* EXERCISE AIM *
Filter on the word "MATRIX": copy each matching line from the listing below.

* RECORDS *

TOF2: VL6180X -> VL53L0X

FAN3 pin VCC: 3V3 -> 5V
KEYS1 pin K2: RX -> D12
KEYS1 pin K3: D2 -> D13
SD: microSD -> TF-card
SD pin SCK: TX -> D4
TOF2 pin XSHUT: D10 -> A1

* * *

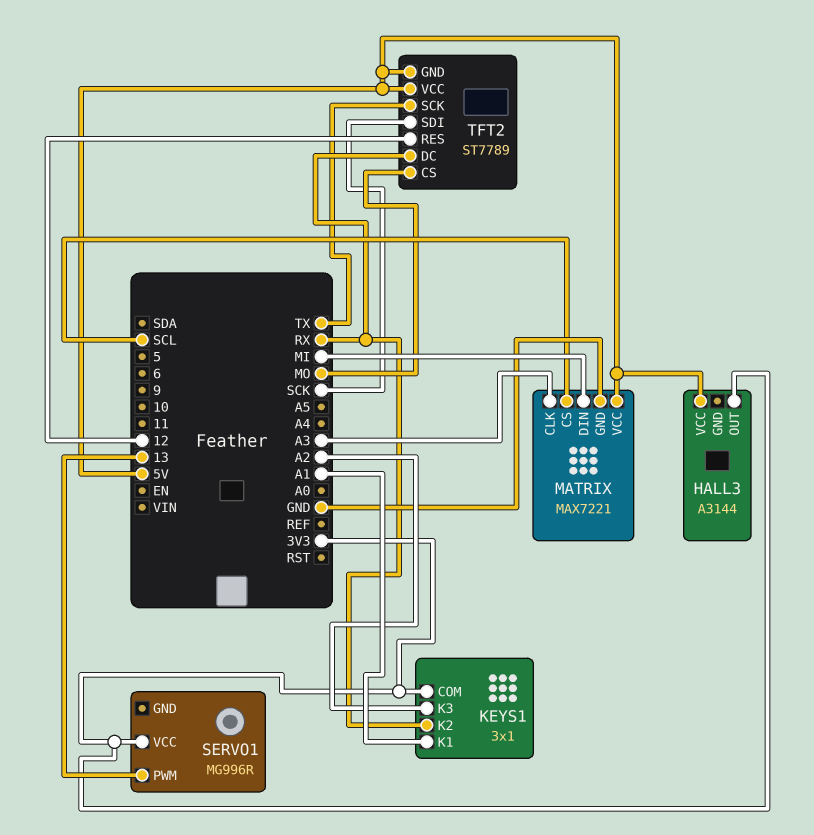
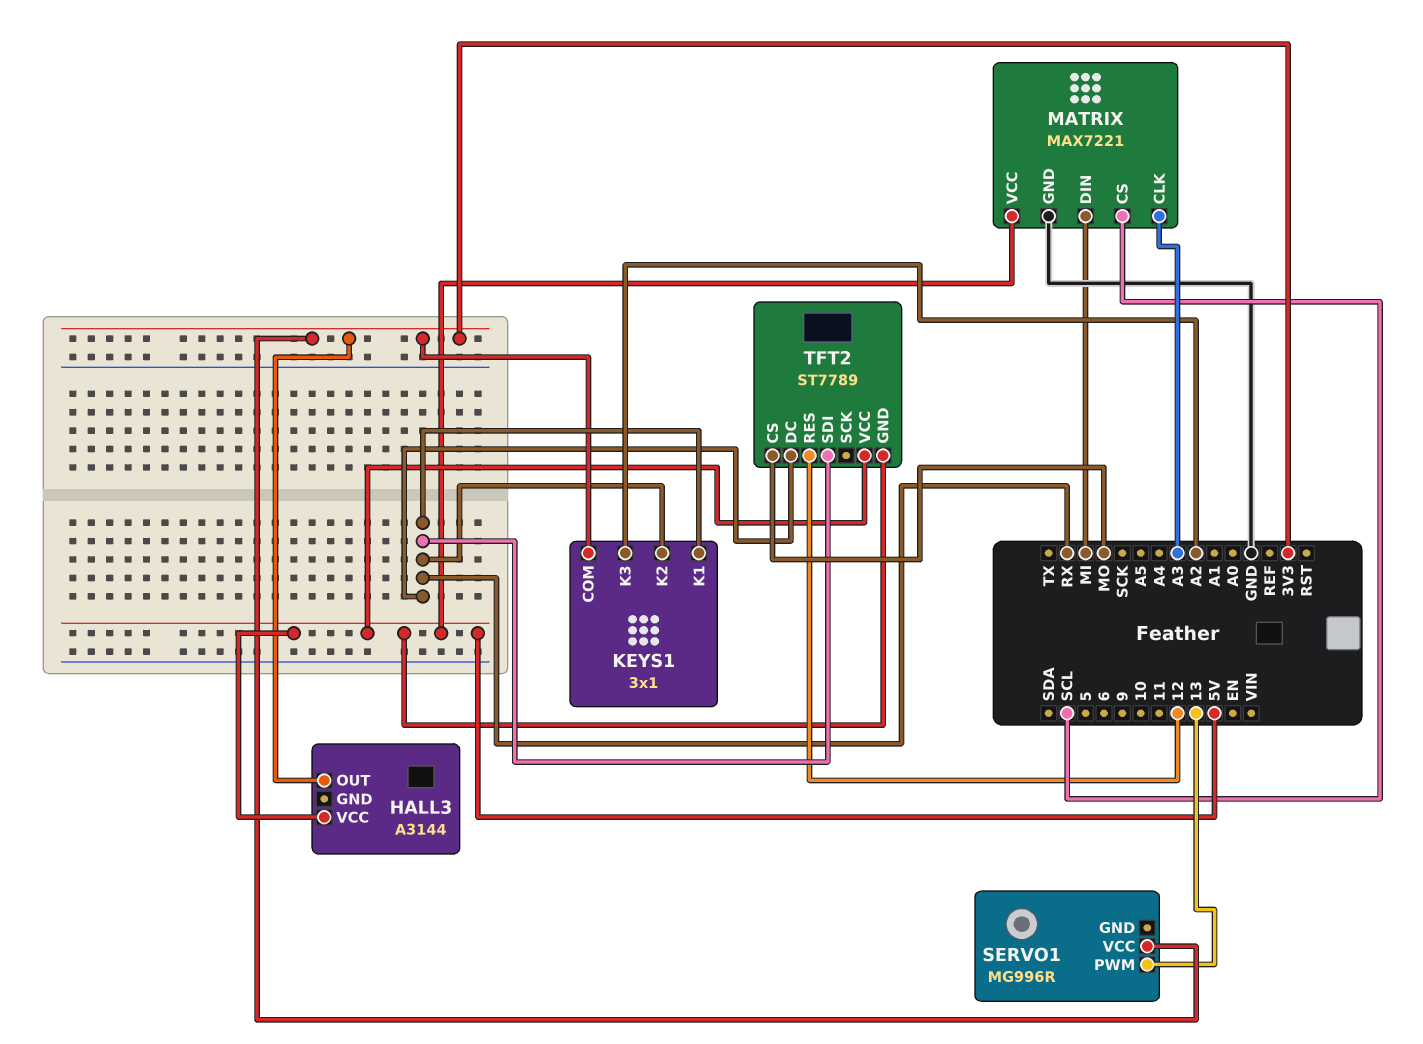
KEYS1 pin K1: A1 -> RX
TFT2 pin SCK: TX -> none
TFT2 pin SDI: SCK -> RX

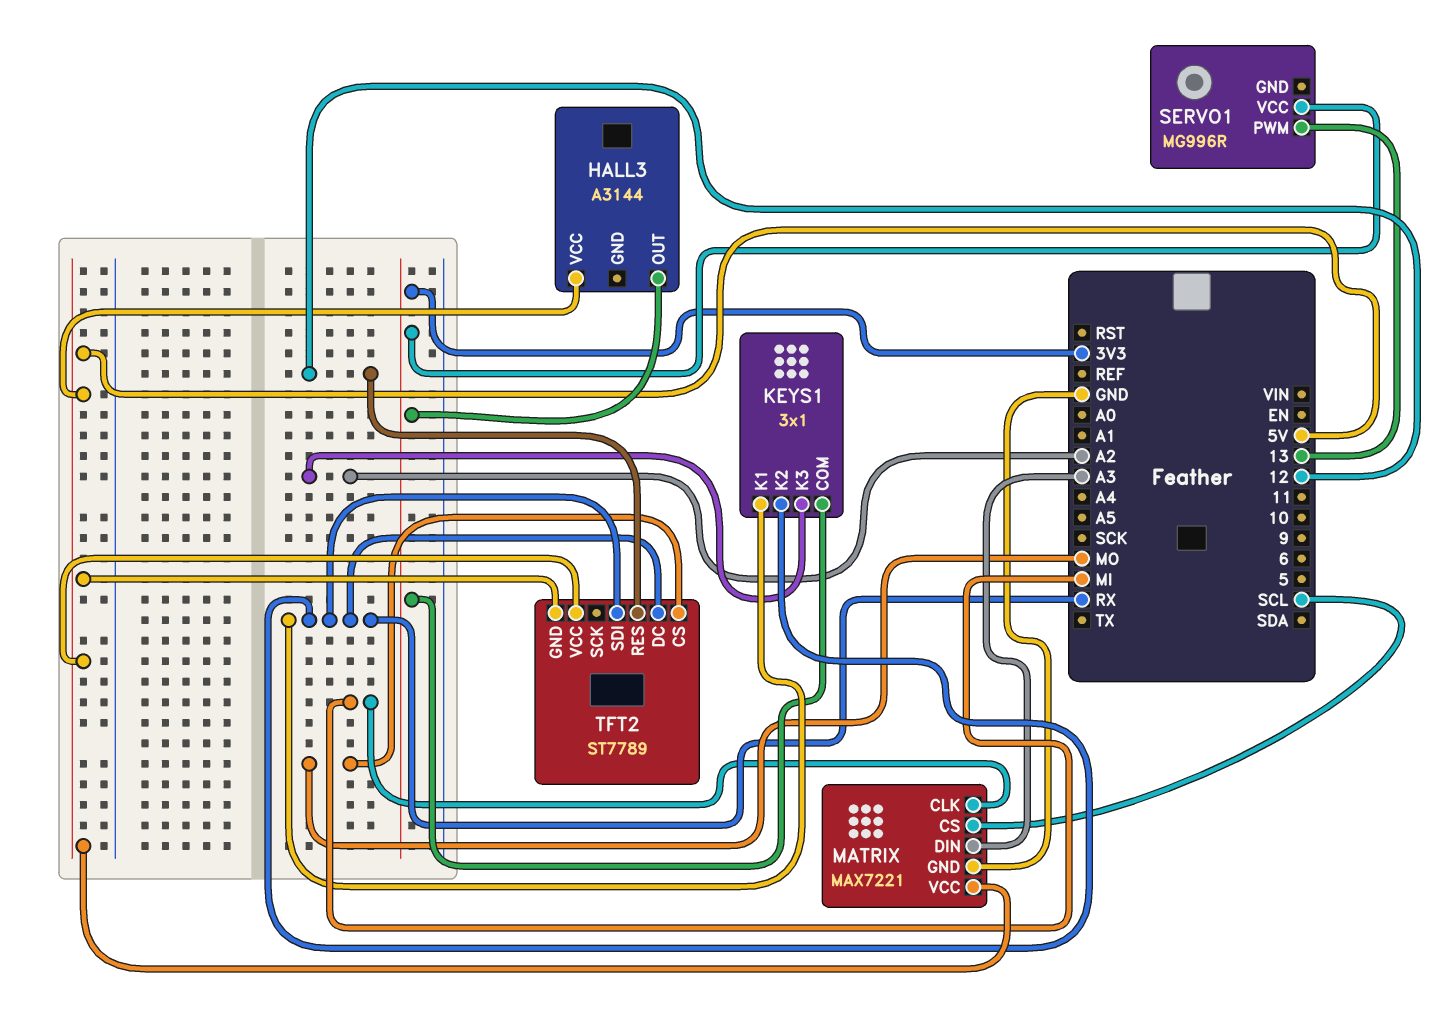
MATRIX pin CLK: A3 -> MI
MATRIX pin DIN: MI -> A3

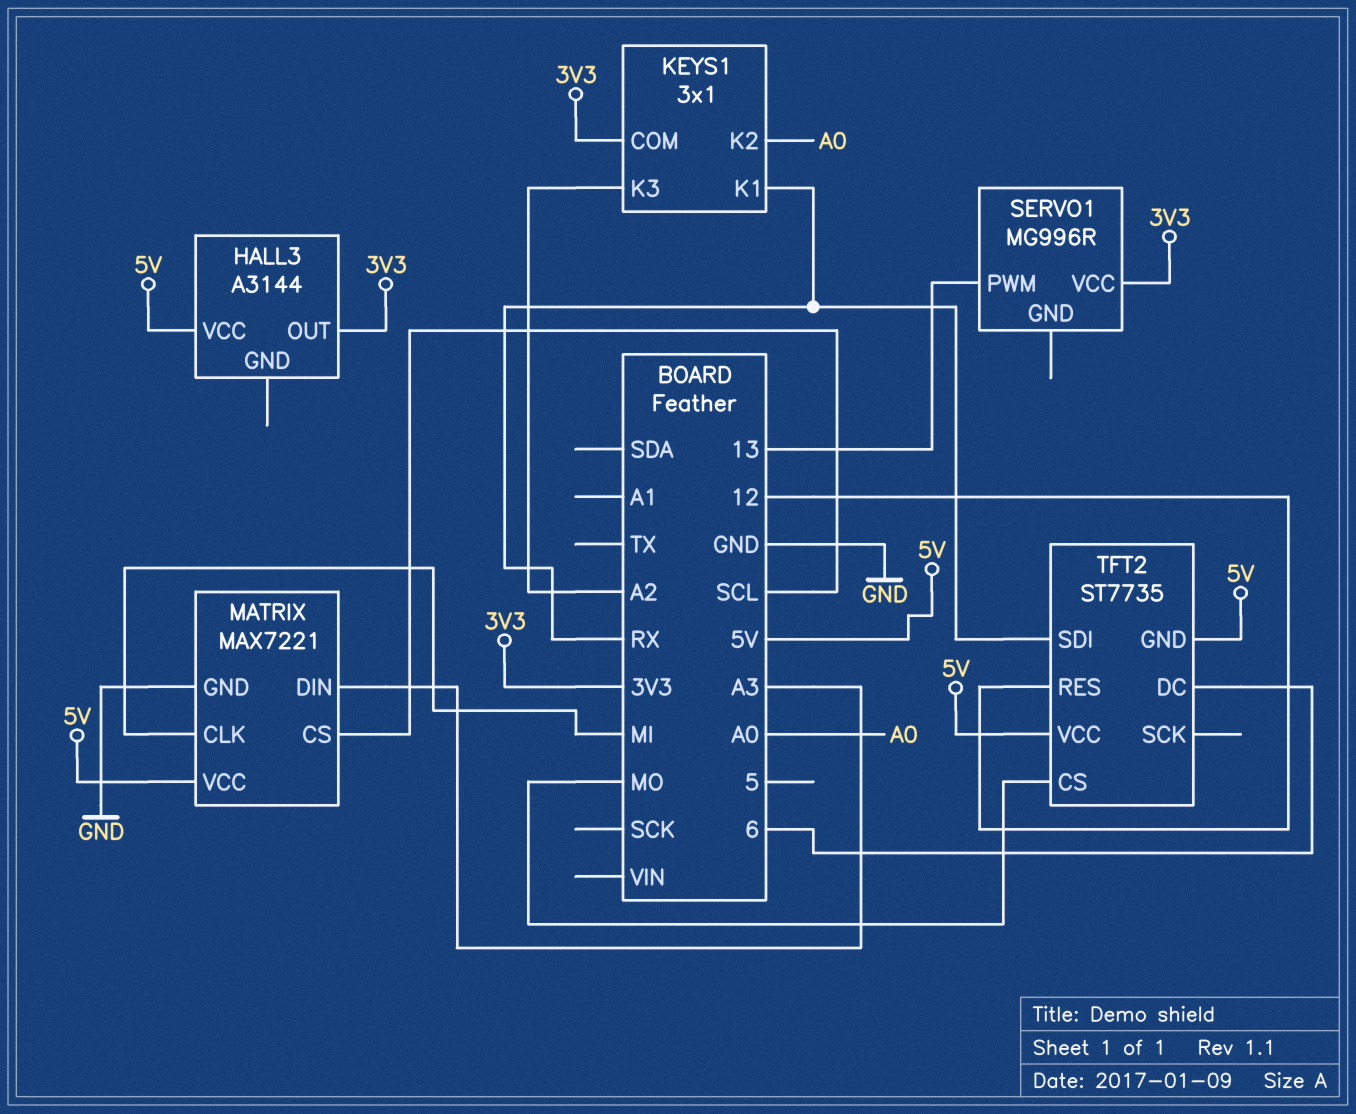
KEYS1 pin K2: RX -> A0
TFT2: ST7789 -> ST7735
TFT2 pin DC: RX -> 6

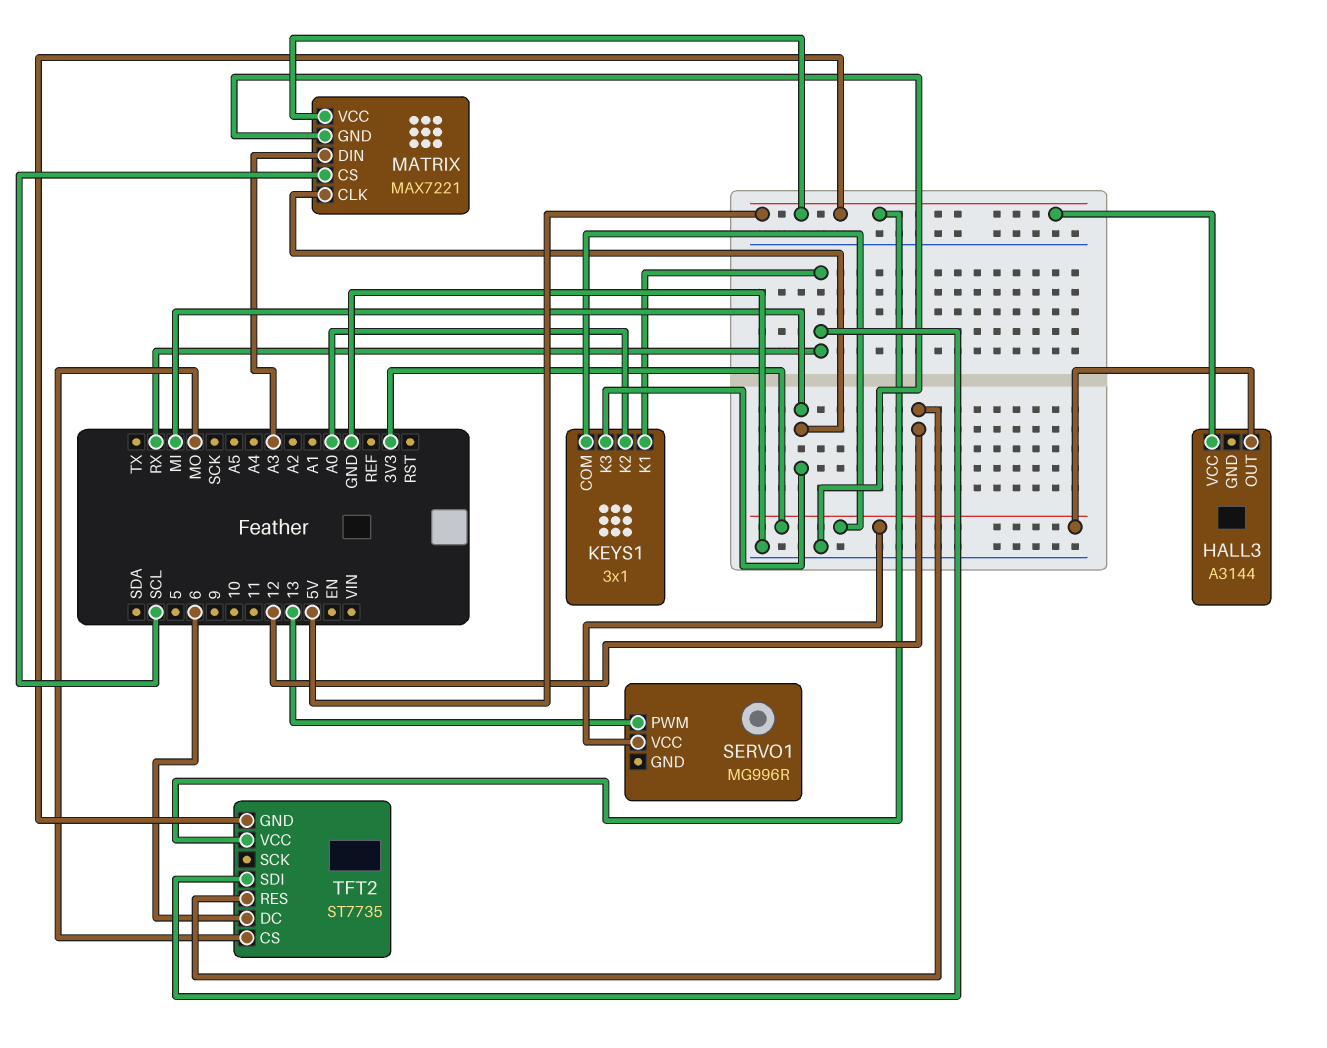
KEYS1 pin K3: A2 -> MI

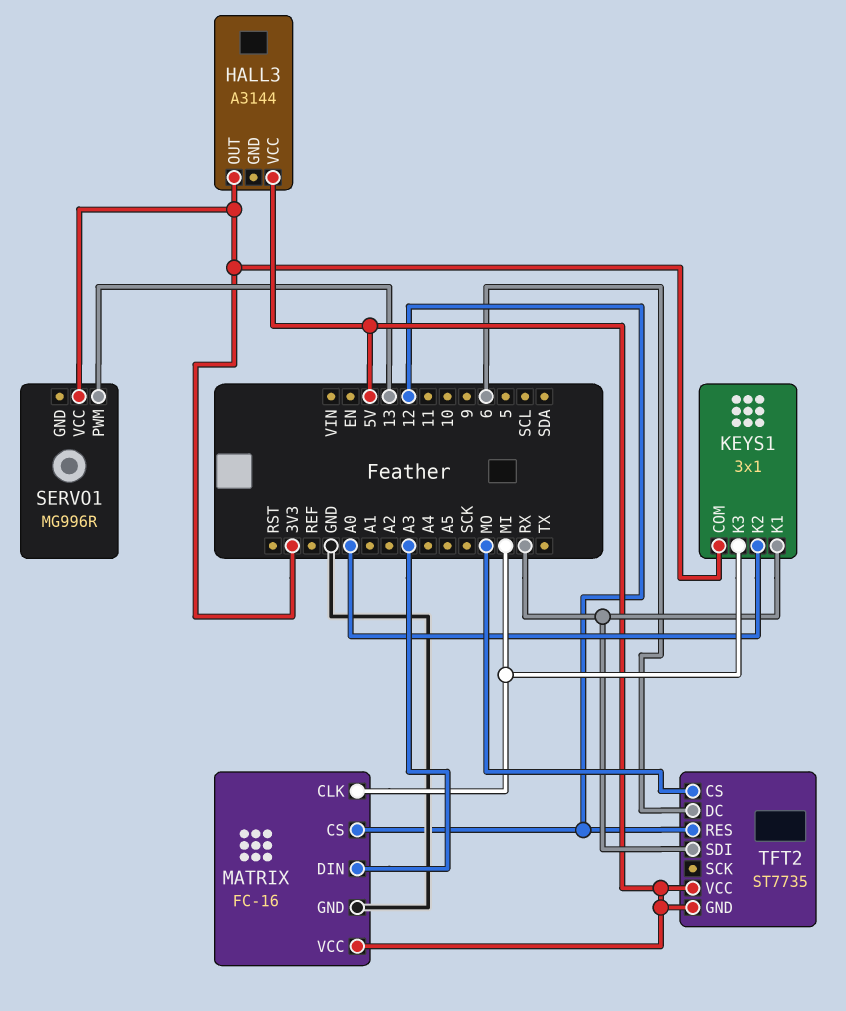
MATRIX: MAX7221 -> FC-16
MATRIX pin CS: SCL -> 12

* EXERCISE RESULT *
MATRIX pin CLK: A3 -> MI
MATRIX pin DIN: MI -> A3
MATRIX: MAX7221 -> FC-16
MATRIX pin CS: SCL -> 12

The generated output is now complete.